- What to do: An exact copy of every record is the expected answer.

Provided information Start Marker

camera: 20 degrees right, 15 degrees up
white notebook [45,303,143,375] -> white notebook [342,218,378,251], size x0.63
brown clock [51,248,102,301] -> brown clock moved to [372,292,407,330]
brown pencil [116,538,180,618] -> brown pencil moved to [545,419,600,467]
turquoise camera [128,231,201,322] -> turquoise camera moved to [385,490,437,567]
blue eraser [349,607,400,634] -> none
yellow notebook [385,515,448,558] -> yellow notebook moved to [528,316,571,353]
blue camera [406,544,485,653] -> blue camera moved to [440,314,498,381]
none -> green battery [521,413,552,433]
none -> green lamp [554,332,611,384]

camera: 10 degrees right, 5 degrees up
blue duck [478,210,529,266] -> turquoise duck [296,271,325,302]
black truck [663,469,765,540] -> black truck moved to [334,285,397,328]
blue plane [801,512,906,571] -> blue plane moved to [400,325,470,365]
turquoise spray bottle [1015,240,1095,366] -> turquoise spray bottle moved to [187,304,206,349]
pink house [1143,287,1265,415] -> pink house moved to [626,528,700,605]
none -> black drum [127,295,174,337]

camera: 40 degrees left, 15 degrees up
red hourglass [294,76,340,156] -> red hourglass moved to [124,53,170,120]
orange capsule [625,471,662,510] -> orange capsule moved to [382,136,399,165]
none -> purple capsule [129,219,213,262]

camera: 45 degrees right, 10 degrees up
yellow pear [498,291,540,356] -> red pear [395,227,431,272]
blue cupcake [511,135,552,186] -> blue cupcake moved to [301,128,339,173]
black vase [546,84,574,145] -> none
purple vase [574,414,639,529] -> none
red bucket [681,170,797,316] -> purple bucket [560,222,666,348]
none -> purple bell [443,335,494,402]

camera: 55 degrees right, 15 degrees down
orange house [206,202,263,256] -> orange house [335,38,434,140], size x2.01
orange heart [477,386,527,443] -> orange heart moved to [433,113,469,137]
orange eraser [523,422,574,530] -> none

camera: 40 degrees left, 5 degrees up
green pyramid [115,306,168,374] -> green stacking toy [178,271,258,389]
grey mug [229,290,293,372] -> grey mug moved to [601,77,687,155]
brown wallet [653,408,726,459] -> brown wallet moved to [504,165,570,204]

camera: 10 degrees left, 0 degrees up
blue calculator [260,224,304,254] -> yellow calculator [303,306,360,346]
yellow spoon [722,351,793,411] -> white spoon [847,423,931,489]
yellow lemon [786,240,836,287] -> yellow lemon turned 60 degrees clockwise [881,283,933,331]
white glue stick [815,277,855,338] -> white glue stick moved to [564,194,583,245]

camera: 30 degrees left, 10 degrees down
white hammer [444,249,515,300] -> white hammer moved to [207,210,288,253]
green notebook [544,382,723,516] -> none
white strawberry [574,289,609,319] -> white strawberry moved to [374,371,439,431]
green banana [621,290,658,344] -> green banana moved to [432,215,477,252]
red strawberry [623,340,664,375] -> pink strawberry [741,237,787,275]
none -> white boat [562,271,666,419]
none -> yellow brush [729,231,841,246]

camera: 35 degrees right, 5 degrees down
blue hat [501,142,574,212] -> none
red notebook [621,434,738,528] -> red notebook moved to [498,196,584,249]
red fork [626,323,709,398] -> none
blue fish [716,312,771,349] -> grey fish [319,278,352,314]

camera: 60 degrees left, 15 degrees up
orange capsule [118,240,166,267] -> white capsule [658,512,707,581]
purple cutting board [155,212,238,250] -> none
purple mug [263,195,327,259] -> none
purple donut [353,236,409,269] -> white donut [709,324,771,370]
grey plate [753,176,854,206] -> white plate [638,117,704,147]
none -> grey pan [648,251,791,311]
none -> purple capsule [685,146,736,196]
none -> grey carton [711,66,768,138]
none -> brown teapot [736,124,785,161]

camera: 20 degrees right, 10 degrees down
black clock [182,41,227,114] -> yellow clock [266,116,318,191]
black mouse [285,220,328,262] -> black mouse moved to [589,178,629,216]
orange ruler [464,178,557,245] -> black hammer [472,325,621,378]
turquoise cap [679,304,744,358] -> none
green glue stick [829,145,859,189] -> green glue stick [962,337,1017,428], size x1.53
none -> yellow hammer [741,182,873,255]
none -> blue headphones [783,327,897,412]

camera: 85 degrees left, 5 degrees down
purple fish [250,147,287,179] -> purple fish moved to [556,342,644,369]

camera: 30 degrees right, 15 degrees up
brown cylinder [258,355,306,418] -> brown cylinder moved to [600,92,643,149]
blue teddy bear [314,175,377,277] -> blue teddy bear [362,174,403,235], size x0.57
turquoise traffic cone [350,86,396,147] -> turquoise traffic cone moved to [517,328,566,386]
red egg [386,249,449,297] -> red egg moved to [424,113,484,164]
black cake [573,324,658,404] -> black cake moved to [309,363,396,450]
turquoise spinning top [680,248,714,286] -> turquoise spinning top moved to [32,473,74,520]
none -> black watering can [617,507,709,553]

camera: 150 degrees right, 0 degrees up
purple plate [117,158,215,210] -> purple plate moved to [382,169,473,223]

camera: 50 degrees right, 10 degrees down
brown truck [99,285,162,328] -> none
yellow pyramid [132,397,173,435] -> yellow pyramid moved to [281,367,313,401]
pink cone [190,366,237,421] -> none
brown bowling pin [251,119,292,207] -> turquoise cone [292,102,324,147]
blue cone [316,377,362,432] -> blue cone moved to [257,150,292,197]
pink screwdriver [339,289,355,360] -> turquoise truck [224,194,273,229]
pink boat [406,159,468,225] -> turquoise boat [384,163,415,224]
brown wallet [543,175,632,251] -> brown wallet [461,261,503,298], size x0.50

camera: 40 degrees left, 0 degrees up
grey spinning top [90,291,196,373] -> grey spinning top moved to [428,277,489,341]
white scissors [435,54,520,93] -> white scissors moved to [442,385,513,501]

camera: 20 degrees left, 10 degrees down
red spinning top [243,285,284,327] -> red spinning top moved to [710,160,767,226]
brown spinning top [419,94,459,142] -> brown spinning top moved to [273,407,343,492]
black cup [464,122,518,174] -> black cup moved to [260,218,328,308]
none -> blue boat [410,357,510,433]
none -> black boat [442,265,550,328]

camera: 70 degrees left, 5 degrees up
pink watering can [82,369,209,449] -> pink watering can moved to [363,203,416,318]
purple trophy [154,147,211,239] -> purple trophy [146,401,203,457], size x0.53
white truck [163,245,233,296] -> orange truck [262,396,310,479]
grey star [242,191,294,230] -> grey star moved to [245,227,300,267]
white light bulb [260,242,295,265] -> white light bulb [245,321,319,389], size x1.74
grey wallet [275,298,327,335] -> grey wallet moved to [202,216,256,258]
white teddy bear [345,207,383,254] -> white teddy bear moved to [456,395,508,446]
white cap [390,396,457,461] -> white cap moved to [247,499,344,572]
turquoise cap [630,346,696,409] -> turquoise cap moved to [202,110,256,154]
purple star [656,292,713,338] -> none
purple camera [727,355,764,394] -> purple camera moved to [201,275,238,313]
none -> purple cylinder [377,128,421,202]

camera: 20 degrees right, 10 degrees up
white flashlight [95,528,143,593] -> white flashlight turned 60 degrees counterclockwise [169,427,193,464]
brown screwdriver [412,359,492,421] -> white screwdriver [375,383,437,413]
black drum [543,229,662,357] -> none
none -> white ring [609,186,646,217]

Provided information End Marker

- Answer to this problem:
camera: 20 degrees right, 15 degrees up
white notebook [45,303,143,375] -> white notebook [342,218,378,251], size x0.63
brown clock [51,248,102,301] -> brown clock moved to [372,292,407,330]
brown pencil [116,538,180,618] -> brown pencil moved to [545,419,600,467]
turquoise camera [128,231,201,322] -> turquoise camera moved to [385,490,437,567]
blue eraser [349,607,400,634] -> none
yellow notebook [385,515,448,558] -> yellow notebook moved to [528,316,571,353]
blue camera [406,544,485,653] -> blue camera moved to [440,314,498,381]
none -> green battery [521,413,552,433]
none -> green lamp [554,332,611,384]

camera: 10 degrees right, 5 degrees up
blue duck [478,210,529,266] -> turquoise duck [296,271,325,302]
black truck [663,469,765,540] -> black truck moved to [334,285,397,328]
blue plane [801,512,906,571] -> blue plane moved to [400,325,470,365]
turquoise spray bottle [1015,240,1095,366] -> turquoise spray bottle moved to [187,304,206,349]
pink house [1143,287,1265,415] -> pink house moved to [626,528,700,605]
none -> black drum [127,295,174,337]

camera: 40 degrees left, 15 degrees up
red hourglass [294,76,340,156] -> red hourglass moved to [124,53,170,120]
orange capsule [625,471,662,510] -> orange capsule moved to [382,136,399,165]
none -> purple capsule [129,219,213,262]

camera: 45 degrees right, 10 degrees up
yellow pear [498,291,540,356] -> red pear [395,227,431,272]
blue cupcake [511,135,552,186] -> blue cupcake moved to [301,128,339,173]
black vase [546,84,574,145] -> none
purple vase [574,414,639,529] -> none
red bucket [681,170,797,316] -> purple bucket [560,222,666,348]
none -> purple bell [443,335,494,402]

camera: 55 degrees right, 15 degrees down
orange house [206,202,263,256] -> orange house [335,38,434,140], size x2.01
orange heart [477,386,527,443] -> orange heart moved to [433,113,469,137]
orange eraser [523,422,574,530] -> none

camera: 40 degrees left, 5 degrees up
green pyramid [115,306,168,374] -> green stacking toy [178,271,258,389]
grey mug [229,290,293,372] -> grey mug moved to [601,77,687,155]
brown wallet [653,408,726,459] -> brown wallet moved to [504,165,570,204]

camera: 10 degrees left, 0 degrees up
blue calculator [260,224,304,254] -> yellow calculator [303,306,360,346]
yellow spoon [722,351,793,411] -> white spoon [847,423,931,489]
yellow lemon [786,240,836,287] -> yellow lemon turned 60 degrees clockwise [881,283,933,331]
white glue stick [815,277,855,338] -> white glue stick moved to [564,194,583,245]

camera: 30 degrees left, 10 degrees down
white hammer [444,249,515,300] -> white hammer moved to [207,210,288,253]
green notebook [544,382,723,516] -> none
white strawberry [574,289,609,319] -> white strawberry moved to [374,371,439,431]
green banana [621,290,658,344] -> green banana moved to [432,215,477,252]
red strawberry [623,340,664,375] -> pink strawberry [741,237,787,275]
none -> white boat [562,271,666,419]
none -> yellow brush [729,231,841,246]

camera: 35 degrees right, 5 degrees down
blue hat [501,142,574,212] -> none
red notebook [621,434,738,528] -> red notebook moved to [498,196,584,249]
red fork [626,323,709,398] -> none
blue fish [716,312,771,349] -> grey fish [319,278,352,314]

camera: 60 degrees left, 15 degrees up
orange capsule [118,240,166,267] -> white capsule [658,512,707,581]
purple cutting board [155,212,238,250] -> none
purple mug [263,195,327,259] -> none
purple donut [353,236,409,269] -> white donut [709,324,771,370]
grey plate [753,176,854,206] -> white plate [638,117,704,147]
none -> grey pan [648,251,791,311]
none -> purple capsule [685,146,736,196]
none -> grey carton [711,66,768,138]
none -> brown teapot [736,124,785,161]

camera: 20 degrees right, 10 degrees down
black clock [182,41,227,114] -> yellow clock [266,116,318,191]
black mouse [285,220,328,262] -> black mouse moved to [589,178,629,216]
orange ruler [464,178,557,245] -> black hammer [472,325,621,378]
turquoise cap [679,304,744,358] -> none
green glue stick [829,145,859,189] -> green glue stick [962,337,1017,428], size x1.53
none -> yellow hammer [741,182,873,255]
none -> blue headphones [783,327,897,412]

camera: 85 degrees left, 5 degrees down
purple fish [250,147,287,179] -> purple fish moved to [556,342,644,369]

camera: 30 degrees right, 15 degrees up
brown cylinder [258,355,306,418] -> brown cylinder moved to [600,92,643,149]
blue teddy bear [314,175,377,277] -> blue teddy bear [362,174,403,235], size x0.57
turquoise traffic cone [350,86,396,147] -> turquoise traffic cone moved to [517,328,566,386]
red egg [386,249,449,297] -> red egg moved to [424,113,484,164]
black cake [573,324,658,404] -> black cake moved to [309,363,396,450]
turquoise spinning top [680,248,714,286] -> turquoise spinning top moved to [32,473,74,520]
none -> black watering can [617,507,709,553]

camera: 150 degrees right, 0 degrees up
purple plate [117,158,215,210] -> purple plate moved to [382,169,473,223]

camera: 50 degrees right, 10 degrees down
brown truck [99,285,162,328] -> none
yellow pyramid [132,397,173,435] -> yellow pyramid moved to [281,367,313,401]
pink cone [190,366,237,421] -> none
brown bowling pin [251,119,292,207] -> turquoise cone [292,102,324,147]
blue cone [316,377,362,432] -> blue cone moved to [257,150,292,197]
pink screwdriver [339,289,355,360] -> turquoise truck [224,194,273,229]
pink boat [406,159,468,225] -> turquoise boat [384,163,415,224]
brown wallet [543,175,632,251] -> brown wallet [461,261,503,298], size x0.50

camera: 40 degrees left, 0 degrees up
grey spinning top [90,291,196,373] -> grey spinning top moved to [428,277,489,341]
white scissors [435,54,520,93] -> white scissors moved to [442,385,513,501]

camera: 20 degrees left, 10 degrees down
red spinning top [243,285,284,327] -> red spinning top moved to [710,160,767,226]
brown spinning top [419,94,459,142] -> brown spinning top moved to [273,407,343,492]
black cup [464,122,518,174] -> black cup moved to [260,218,328,308]
none -> blue boat [410,357,510,433]
none -> black boat [442,265,550,328]

camera: 70 degrees left, 5 degrees up
pink watering can [82,369,209,449] -> pink watering can moved to [363,203,416,318]
purple trophy [154,147,211,239] -> purple trophy [146,401,203,457], size x0.53
white truck [163,245,233,296] -> orange truck [262,396,310,479]
grey star [242,191,294,230] -> grey star moved to [245,227,300,267]
white light bulb [260,242,295,265] -> white light bulb [245,321,319,389], size x1.74
grey wallet [275,298,327,335] -> grey wallet moved to [202,216,256,258]
white teddy bear [345,207,383,254] -> white teddy bear moved to [456,395,508,446]
white cap [390,396,457,461] -> white cap moved to [247,499,344,572]
turquoise cap [630,346,696,409] -> turquoise cap moved to [202,110,256,154]
purple star [656,292,713,338] -> none
purple camera [727,355,764,394] -> purple camera moved to [201,275,238,313]
none -> purple cylinder [377,128,421,202]

camera: 20 degrees right, 10 degrees up
white flashlight [95,528,143,593] -> white flashlight turned 60 degrees counterclockwise [169,427,193,464]
brown screwdriver [412,359,492,421] -> white screwdriver [375,383,437,413]
black drum [543,229,662,357] -> none
none -> white ring [609,186,646,217]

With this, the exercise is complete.